▸ Your goal
Repeat each entry below exactly, omitting any picture it holds.

▸ Information
Segment Open

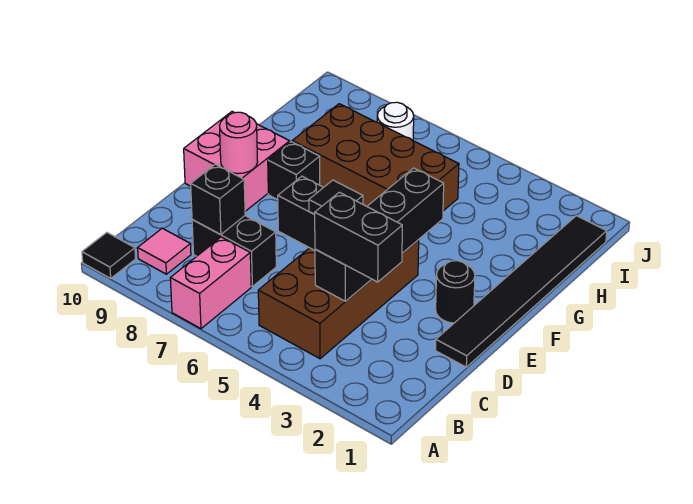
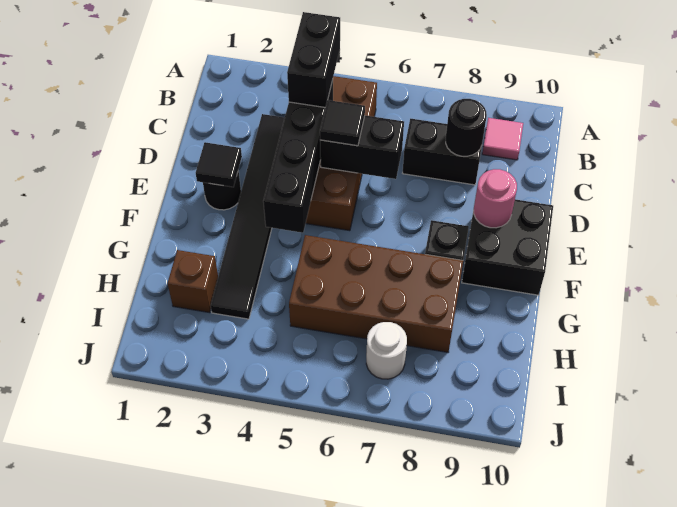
pink brick A7:B7 level 1 -> none
black tile A10 level 1 -> black tile E2 level 2
black brick C3:C4 level 3 -> black brick B4:C4 level 3
black brick C8 level 2 -> black round brick C8 level 2
black tile D1:I1 level 1 -> black tile C3:H3 level 1
pink brick E9:F10 level 1 -> black brick E9:F10 level 1
none -> brown brick H2 level 1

Segment Closed

▸ Problem solution
pink brick A7:B7 level 1 -> none
black tile A10 level 1 -> black tile E2 level 2
black brick C3:C4 level 3 -> black brick B4:C4 level 3
black brick C8 level 2 -> black round brick C8 level 2
black tile D1:I1 level 1 -> black tile C3:H3 level 1
pink brick E9:F10 level 1 -> black brick E9:F10 level 1
none -> brown brick H2 level 1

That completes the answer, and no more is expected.